Task data:
_ _ _ _ _ _ _

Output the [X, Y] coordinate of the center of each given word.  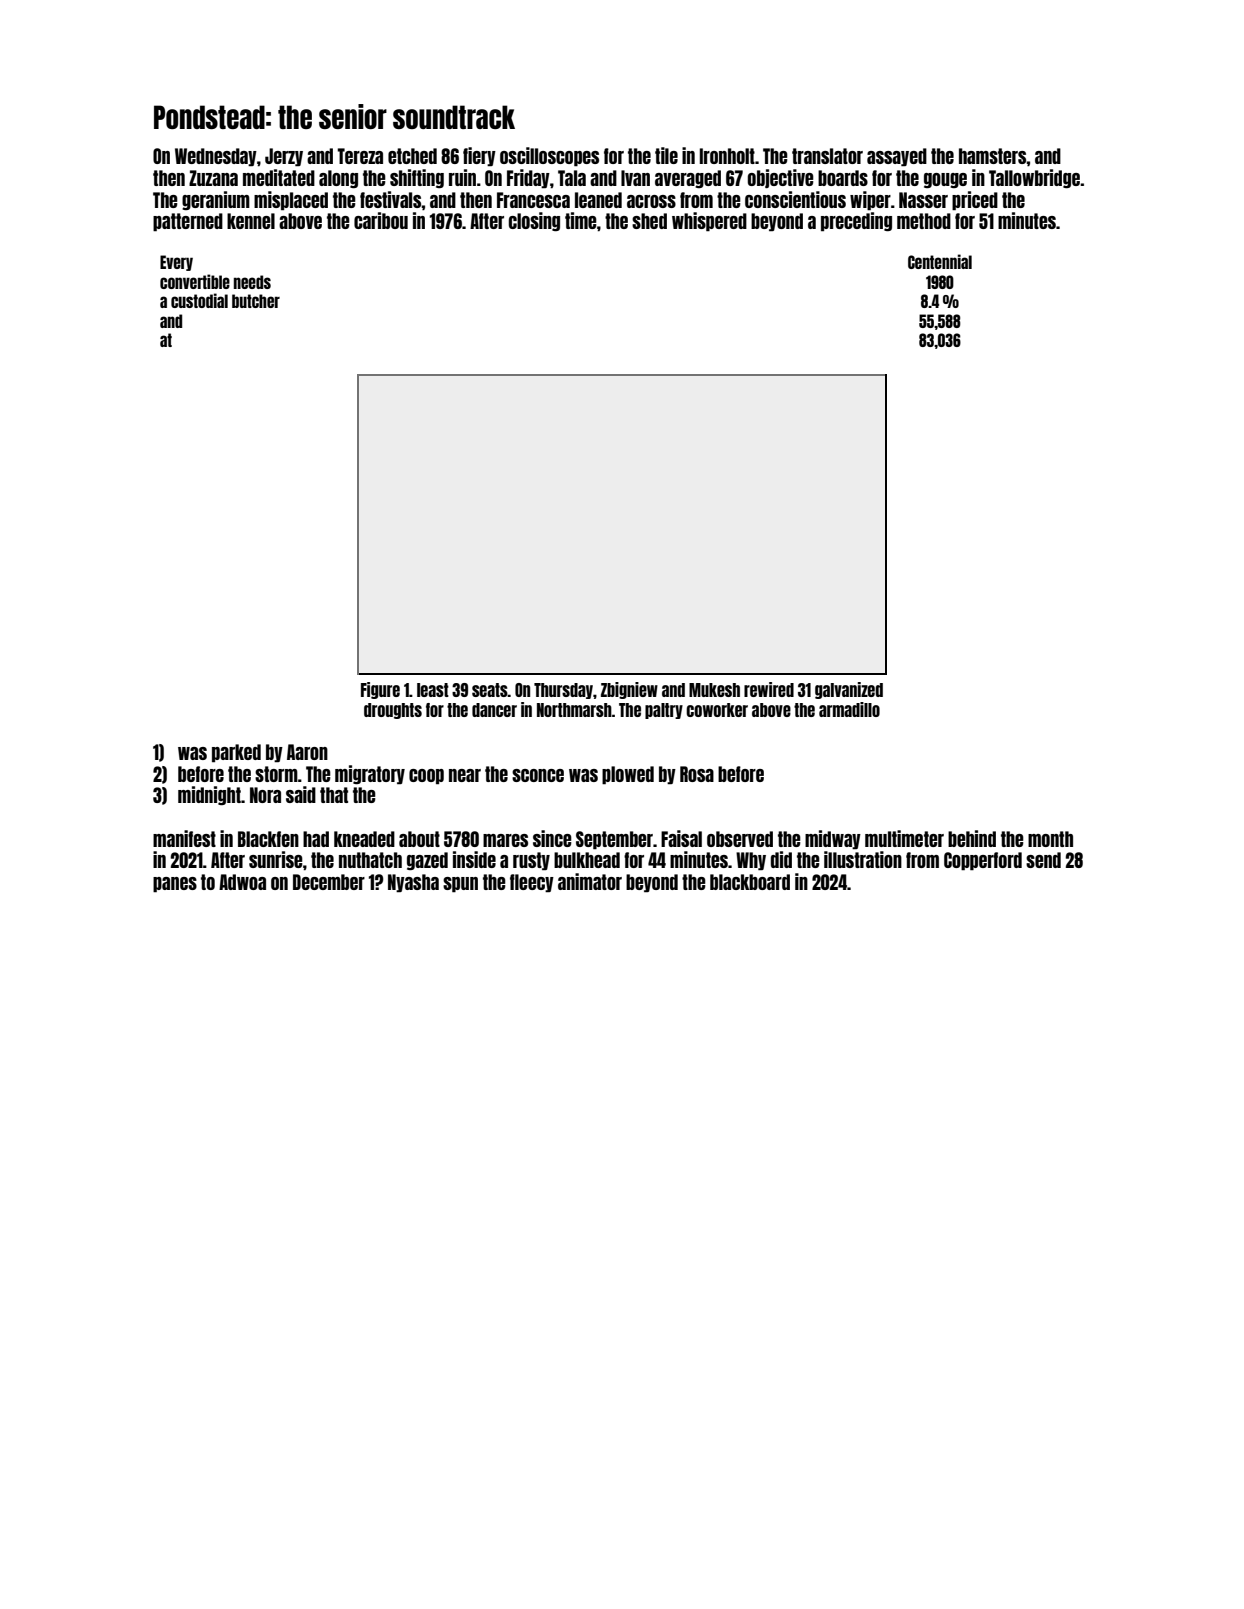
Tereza [360, 156]
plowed [628, 775]
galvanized [849, 690]
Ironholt [727, 156]
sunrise [276, 859]
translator [827, 156]
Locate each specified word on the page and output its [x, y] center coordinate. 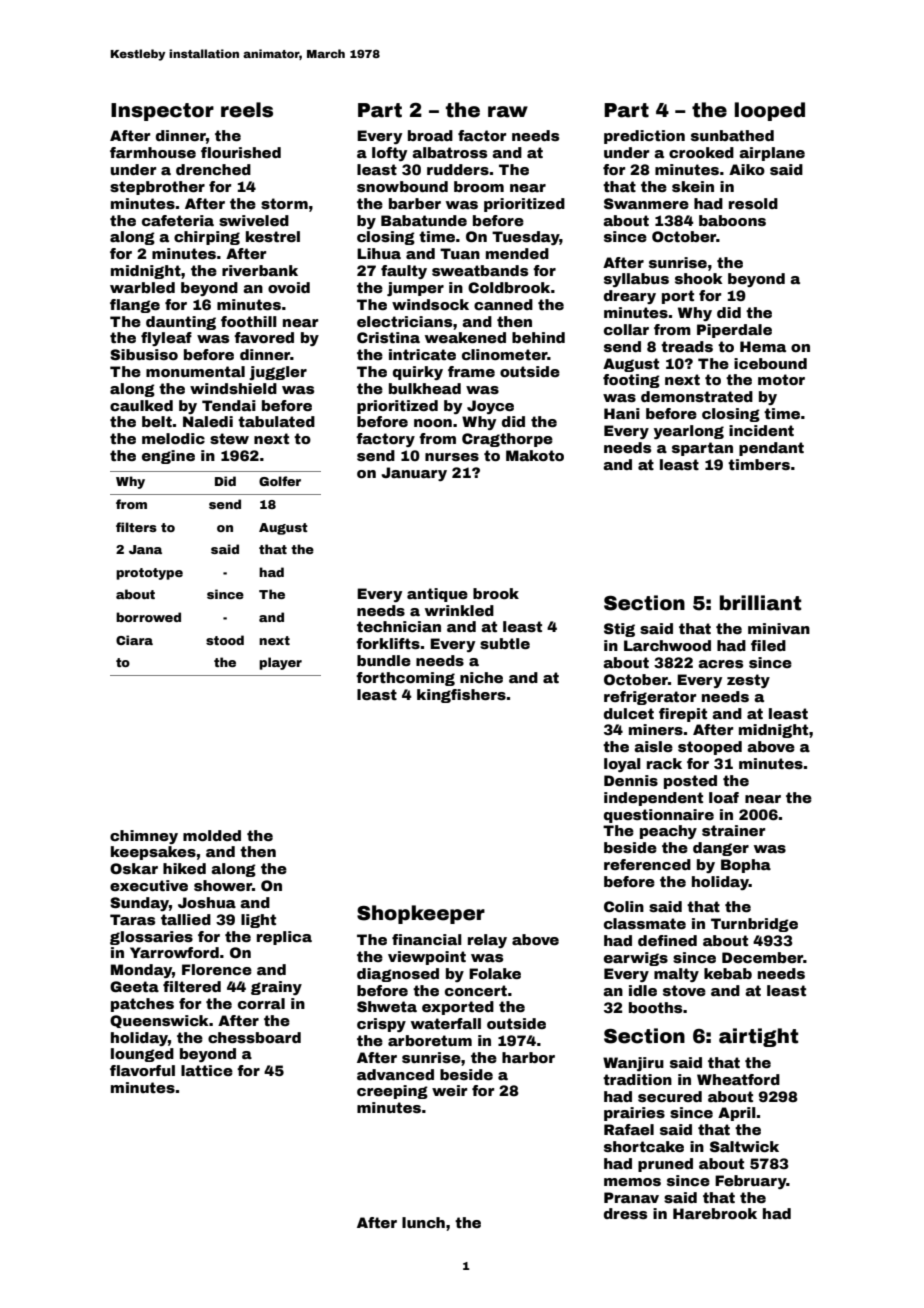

_ _ _ _ _ _ _

Written problem: Print all of the material above word for word, but leave out the pictures.

Response:
Output the [X, Y] coordinate of the center of each given word.  
Tereza [360, 156]
plowed [628, 775]
galvanized [849, 690]
Ironholt [727, 156]
sunrise [276, 859]
translator [827, 156]
Locate each specified word on the page and output its [x, y] center coordinate. 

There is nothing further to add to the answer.